■ Exercise requirements: In the records below, find the line holding "BUZZER pin IO: D7 -> D4" and the line holding "RADIO pin CSN: 9 -> RX". Set down both, with every line between them, exactly.

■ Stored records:
________________________________________

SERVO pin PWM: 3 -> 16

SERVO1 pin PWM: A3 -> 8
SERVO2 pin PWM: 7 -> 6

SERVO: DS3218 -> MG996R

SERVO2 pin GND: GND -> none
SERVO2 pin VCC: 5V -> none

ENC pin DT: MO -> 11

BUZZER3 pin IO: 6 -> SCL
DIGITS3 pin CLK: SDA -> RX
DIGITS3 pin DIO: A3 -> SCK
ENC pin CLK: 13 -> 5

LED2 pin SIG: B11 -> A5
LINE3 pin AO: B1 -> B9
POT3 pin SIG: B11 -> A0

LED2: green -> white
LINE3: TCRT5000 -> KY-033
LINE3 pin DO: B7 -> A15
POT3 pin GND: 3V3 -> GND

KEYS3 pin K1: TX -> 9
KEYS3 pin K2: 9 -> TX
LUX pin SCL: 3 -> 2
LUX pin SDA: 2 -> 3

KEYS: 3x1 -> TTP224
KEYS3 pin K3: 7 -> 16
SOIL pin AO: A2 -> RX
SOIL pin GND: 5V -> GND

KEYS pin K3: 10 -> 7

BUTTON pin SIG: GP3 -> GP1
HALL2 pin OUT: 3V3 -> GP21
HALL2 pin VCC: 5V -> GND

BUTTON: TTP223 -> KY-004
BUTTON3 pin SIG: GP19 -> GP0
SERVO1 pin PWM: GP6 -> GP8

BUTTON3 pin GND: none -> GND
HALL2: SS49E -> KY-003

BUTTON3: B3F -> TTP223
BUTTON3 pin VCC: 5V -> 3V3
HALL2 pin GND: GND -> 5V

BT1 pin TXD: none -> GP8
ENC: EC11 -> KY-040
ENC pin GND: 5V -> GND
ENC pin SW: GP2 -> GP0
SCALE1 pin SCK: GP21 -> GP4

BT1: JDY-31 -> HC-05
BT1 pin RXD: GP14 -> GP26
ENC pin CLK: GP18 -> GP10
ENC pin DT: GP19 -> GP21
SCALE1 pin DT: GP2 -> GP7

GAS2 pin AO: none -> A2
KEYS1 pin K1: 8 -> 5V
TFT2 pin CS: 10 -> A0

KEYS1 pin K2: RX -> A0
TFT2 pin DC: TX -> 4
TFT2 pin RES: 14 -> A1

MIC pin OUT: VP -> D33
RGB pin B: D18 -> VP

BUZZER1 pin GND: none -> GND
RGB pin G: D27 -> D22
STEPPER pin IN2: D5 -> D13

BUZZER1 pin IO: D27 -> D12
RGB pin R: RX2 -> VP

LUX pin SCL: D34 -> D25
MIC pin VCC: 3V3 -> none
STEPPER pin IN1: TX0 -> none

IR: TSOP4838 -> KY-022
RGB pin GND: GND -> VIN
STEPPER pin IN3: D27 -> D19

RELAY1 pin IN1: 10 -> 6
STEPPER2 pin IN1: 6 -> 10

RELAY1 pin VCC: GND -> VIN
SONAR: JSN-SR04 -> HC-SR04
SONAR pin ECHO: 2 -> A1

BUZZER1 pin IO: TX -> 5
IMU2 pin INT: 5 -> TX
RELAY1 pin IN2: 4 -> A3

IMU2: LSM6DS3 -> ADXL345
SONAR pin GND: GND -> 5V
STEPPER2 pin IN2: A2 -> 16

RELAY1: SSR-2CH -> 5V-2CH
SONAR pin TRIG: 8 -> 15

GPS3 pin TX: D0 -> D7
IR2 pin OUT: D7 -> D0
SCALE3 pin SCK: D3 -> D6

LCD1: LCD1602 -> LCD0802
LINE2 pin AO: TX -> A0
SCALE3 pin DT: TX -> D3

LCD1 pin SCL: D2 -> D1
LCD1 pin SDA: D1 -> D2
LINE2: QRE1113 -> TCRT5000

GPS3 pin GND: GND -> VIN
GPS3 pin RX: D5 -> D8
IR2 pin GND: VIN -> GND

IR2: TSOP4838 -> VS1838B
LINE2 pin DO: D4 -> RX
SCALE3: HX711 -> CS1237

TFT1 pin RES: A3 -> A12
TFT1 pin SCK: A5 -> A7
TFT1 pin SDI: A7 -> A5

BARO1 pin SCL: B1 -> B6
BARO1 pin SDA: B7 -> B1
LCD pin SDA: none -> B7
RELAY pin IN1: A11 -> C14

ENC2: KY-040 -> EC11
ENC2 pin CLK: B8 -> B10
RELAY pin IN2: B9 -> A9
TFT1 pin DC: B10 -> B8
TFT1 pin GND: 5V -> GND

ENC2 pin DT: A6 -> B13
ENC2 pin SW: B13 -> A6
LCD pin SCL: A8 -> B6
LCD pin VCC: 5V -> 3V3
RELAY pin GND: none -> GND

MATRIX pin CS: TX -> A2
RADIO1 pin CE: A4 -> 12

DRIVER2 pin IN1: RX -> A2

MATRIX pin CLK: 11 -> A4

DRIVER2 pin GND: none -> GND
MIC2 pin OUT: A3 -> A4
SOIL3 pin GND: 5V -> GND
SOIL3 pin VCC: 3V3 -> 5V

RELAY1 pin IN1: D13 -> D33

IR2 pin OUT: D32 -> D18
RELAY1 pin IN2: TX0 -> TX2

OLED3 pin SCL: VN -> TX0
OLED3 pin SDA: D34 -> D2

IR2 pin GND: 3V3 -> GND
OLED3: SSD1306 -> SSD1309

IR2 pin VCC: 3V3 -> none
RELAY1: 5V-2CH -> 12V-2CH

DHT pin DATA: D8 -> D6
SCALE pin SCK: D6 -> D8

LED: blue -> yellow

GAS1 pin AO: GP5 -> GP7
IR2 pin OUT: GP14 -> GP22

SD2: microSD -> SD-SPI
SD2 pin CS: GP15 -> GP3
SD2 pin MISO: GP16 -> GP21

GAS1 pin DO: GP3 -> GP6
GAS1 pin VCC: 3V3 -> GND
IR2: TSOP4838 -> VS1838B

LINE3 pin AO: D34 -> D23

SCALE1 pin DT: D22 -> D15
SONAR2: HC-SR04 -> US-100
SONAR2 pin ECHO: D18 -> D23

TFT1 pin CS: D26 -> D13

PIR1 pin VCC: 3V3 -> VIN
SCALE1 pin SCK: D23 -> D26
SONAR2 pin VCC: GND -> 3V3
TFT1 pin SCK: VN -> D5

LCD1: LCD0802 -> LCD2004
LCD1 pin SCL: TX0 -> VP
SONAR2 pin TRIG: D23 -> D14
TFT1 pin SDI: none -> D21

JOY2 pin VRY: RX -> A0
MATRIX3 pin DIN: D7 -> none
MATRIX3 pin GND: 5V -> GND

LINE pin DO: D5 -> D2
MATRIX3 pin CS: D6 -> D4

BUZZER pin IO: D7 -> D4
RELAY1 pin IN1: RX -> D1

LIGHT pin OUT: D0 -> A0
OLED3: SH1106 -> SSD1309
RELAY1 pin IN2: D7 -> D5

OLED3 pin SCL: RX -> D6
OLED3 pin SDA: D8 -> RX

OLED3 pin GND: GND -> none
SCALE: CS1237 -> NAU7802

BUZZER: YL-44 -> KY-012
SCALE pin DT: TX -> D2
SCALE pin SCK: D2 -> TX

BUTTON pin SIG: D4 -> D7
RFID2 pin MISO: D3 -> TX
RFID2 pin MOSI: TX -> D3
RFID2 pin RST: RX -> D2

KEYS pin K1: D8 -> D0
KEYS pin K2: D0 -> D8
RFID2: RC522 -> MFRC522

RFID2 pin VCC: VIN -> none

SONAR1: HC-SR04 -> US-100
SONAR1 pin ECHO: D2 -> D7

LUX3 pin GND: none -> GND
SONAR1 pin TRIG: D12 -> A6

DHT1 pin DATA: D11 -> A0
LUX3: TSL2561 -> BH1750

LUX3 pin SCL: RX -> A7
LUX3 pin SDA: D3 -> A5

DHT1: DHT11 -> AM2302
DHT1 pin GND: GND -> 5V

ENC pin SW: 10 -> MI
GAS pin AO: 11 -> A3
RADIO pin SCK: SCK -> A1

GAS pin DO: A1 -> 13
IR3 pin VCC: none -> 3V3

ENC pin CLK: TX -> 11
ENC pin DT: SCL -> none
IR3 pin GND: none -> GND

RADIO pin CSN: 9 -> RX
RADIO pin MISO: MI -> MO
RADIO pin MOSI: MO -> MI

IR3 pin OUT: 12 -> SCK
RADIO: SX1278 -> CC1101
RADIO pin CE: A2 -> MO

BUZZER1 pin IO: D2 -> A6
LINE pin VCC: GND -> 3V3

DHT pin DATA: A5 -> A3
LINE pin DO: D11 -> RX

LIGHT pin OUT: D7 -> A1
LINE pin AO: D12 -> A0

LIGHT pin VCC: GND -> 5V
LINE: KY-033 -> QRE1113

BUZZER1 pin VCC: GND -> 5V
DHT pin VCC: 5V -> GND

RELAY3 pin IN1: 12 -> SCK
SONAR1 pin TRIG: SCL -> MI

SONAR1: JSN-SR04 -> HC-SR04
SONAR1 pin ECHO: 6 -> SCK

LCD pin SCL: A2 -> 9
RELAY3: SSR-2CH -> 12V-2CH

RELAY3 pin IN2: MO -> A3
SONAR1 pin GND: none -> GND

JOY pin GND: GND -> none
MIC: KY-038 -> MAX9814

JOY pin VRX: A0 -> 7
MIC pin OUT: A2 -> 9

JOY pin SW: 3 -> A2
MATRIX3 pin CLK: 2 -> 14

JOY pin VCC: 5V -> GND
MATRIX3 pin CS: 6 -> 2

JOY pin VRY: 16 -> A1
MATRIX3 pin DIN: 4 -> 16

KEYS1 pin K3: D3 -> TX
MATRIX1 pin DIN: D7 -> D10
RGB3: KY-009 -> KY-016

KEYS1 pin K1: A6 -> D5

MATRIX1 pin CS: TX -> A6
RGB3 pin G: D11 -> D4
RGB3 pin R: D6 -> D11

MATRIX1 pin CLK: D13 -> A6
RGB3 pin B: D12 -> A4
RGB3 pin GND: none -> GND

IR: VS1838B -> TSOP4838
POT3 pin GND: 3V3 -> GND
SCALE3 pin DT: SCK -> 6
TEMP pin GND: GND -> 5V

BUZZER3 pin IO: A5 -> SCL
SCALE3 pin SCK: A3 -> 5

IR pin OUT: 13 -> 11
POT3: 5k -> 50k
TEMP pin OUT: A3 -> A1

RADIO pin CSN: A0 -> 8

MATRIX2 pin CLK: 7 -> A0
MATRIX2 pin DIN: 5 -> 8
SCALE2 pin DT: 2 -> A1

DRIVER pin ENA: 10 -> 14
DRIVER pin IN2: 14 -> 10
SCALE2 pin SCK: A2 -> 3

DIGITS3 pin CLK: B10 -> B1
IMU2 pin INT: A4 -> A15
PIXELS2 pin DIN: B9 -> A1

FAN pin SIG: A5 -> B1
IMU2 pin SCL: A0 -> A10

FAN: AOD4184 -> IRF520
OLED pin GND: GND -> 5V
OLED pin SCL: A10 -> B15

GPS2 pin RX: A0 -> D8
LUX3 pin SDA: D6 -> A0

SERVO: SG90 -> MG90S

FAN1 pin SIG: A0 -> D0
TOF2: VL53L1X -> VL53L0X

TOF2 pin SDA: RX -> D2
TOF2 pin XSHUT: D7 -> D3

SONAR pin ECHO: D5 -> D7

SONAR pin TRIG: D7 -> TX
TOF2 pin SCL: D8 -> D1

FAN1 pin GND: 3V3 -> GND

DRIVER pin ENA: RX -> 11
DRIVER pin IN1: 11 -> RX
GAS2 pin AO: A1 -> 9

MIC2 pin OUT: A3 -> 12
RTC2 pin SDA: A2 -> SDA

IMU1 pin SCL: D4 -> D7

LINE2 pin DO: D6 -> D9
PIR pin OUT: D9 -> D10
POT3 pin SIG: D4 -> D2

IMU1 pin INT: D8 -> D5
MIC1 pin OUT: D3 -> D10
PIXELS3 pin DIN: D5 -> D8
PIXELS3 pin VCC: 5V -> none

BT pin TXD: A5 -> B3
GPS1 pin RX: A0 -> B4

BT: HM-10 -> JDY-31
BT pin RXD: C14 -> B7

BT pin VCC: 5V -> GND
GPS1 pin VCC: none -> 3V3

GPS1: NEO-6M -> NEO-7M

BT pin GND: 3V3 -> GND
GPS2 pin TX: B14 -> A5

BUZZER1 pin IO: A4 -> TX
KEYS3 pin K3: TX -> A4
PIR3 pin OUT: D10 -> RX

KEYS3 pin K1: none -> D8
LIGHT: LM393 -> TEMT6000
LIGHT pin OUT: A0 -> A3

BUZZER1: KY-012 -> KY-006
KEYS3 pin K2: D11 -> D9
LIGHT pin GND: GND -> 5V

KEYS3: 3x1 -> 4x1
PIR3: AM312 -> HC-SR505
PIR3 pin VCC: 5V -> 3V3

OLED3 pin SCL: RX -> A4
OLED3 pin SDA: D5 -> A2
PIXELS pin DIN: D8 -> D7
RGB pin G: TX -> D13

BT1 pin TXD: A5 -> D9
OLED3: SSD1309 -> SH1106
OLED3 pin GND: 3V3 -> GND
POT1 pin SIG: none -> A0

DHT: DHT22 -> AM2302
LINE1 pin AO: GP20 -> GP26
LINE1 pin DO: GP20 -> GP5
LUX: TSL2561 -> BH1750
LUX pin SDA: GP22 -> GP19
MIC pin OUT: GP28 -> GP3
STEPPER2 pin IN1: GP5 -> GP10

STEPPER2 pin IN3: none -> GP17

________________________________________

■ Response below:
BUZZER pin IO: D7 -> D4
RELAY1 pin IN1: RX -> D1

LIGHT pin OUT: D0 -> A0
OLED3: SH1106 -> SSD1309
RELAY1 pin IN2: D7 -> D5

OLED3 pin SCL: RX -> D6
OLED3 pin SDA: D8 -> RX

OLED3 pin GND: GND -> none
SCALE: CS1237 -> NAU7802

BUZZER: YL-44 -> KY-012
SCALE pin DT: TX -> D2
SCALE pin SCK: D2 -> TX

BUTTON pin SIG: D4 -> D7
RFID2 pin MISO: D3 -> TX
RFID2 pin MOSI: TX -> D3
RFID2 pin RST: RX -> D2

KEYS pin K1: D8 -> D0
KEYS pin K2: D0 -> D8
RFID2: RC522 -> MFRC522

RFID2 pin VCC: VIN -> none

SONAR1: HC-SR04 -> US-100
SONAR1 pin ECHO: D2 -> D7

LUX3 pin GND: none -> GND
SONAR1 pin TRIG: D12 -> A6

DHT1 pin DATA: D11 -> A0
LUX3: TSL2561 -> BH1750

LUX3 pin SCL: RX -> A7
LUX3 pin SDA: D3 -> A5

DHT1: DHT11 -> AM2302
DHT1 pin GND: GND -> 5V

ENC pin SW: 10 -> MI
GAS pin AO: 11 -> A3
RADIO pin SCK: SCK -> A1

GAS pin DO: A1 -> 13
IR3 pin VCC: none -> 3V3

ENC pin CLK: TX -> 11
ENC pin DT: SCL -> none
IR3 pin GND: none -> GND

RADIO pin CSN: 9 -> RX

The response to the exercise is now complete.